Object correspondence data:
--------

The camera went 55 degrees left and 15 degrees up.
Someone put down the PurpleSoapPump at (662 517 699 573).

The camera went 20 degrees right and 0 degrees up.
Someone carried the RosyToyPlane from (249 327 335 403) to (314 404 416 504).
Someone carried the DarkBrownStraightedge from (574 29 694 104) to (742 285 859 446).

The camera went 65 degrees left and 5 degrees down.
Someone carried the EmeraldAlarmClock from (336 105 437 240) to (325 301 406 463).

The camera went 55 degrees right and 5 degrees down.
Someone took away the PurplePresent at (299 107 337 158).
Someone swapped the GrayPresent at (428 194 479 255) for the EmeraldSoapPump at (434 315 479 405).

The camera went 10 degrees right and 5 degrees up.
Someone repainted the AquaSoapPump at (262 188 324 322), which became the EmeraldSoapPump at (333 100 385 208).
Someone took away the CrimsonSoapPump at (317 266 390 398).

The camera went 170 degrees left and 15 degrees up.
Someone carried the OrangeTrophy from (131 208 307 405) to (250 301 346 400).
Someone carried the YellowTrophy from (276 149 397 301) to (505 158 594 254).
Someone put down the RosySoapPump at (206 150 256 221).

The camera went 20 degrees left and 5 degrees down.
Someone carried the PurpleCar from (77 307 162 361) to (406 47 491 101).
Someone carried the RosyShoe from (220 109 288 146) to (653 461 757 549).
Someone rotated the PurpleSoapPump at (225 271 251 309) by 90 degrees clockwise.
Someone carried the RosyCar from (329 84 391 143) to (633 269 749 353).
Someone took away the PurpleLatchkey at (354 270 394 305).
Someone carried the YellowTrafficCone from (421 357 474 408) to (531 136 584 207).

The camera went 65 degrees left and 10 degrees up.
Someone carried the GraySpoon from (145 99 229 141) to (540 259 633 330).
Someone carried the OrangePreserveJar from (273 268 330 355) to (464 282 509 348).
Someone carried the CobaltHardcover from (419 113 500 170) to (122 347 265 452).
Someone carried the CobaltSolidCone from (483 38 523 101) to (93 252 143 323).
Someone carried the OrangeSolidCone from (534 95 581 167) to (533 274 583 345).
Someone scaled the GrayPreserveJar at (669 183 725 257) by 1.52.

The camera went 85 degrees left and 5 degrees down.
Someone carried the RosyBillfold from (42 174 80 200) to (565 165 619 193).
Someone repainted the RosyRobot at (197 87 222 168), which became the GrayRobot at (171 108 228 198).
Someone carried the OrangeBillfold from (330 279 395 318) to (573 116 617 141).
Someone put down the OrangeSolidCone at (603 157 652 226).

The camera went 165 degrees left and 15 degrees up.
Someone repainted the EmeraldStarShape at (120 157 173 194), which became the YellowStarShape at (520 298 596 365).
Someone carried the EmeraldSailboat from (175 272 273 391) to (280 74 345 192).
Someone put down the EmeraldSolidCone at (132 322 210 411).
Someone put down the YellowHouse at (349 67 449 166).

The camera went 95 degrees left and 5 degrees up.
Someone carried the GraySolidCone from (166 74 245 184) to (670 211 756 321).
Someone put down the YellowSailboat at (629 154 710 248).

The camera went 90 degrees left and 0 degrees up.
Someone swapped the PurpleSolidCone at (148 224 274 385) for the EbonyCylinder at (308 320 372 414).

--------

_Your instructions_
Would you write out all the records exactly as they read?

_Written solution_
The camera went 55 degrees left and 15 degrees up.
Someone put down the PurpleSoapPump at (662 517 699 573).

The camera went 20 degrees right and 0 degrees up.
Someone carried the RosyToyPlane from (249 327 335 403) to (314 404 416 504).
Someone carried the DarkBrownStraightedge from (574 29 694 104) to (742 285 859 446).

The camera went 65 degrees left and 5 degrees down.
Someone carried the EmeraldAlarmClock from (336 105 437 240) to (325 301 406 463).

The camera went 55 degrees right and 5 degrees down.
Someone took away the PurplePresent at (299 107 337 158).
Someone swapped the GrayPresent at (428 194 479 255) for the EmeraldSoapPump at (434 315 479 405).

The camera went 10 degrees right and 5 degrees up.
Someone repainted the AquaSoapPump at (262 188 324 322), which became the EmeraldSoapPump at (333 100 385 208).
Someone took away the CrimsonSoapPump at (317 266 390 398).

The camera went 170 degrees left and 15 degrees up.
Someone carried the OrangeTrophy from (131 208 307 405) to (250 301 346 400).
Someone carried the YellowTrophy from (276 149 397 301) to (505 158 594 254).
Someone put down the RosySoapPump at (206 150 256 221).

The camera went 20 degrees left and 5 degrees down.
Someone carried the PurpleCar from (77 307 162 361) to (406 47 491 101).
Someone carried the RosyShoe from (220 109 288 146) to (653 461 757 549).
Someone rotated the PurpleSoapPump at (225 271 251 309) by 90 degrees clockwise.
Someone carried the RosyCar from (329 84 391 143) to (633 269 749 353).
Someone took away the PurpleLatchkey at (354 270 394 305).
Someone carried the YellowTrafficCone from (421 357 474 408) to (531 136 584 207).

The camera went 65 degrees left and 10 degrees up.
Someone carried the GraySpoon from (145 99 229 141) to (540 259 633 330).
Someone carried the OrangePreserveJar from (273 268 330 355) to (464 282 509 348).
Someone carried the CobaltHardcover from (419 113 500 170) to (122 347 265 452).
Someone carried the CobaltSolidCone from (483 38 523 101) to (93 252 143 323).
Someone carried the OrangeSolidCone from (534 95 581 167) to (533 274 583 345).
Someone scaled the GrayPreserveJar at (669 183 725 257) by 1.52.

The camera went 85 degrees left and 5 degrees down.
Someone carried the RosyBillfold from (42 174 80 200) to (565 165 619 193).
Someone repainted the RosyRobot at (197 87 222 168), which became the GrayRobot at (171 108 228 198).
Someone carried the OrangeBillfold from (330 279 395 318) to (573 116 617 141).
Someone put down the OrangeSolidCone at (603 157 652 226).

The camera went 165 degrees left and 15 degrees up.
Someone repainted the EmeraldStarShape at (120 157 173 194), which became the YellowStarShape at (520 298 596 365).
Someone carried the EmeraldSailboat from (175 272 273 391) to (280 74 345 192).
Someone put down the EmeraldSolidCone at (132 322 210 411).
Someone put down the YellowHouse at (349 67 449 166).

The camera went 95 degrees left and 5 degrees up.
Someone carried the GraySolidCone from (166 74 245 184) to (670 211 756 321).
Someone put down the YellowSailboat at (629 154 710 248).

The camera went 90 degrees left and 0 degrees up.
Someone swapped the PurpleSolidCone at (148 224 274 385) for the EbonyCylinder at (308 320 372 414).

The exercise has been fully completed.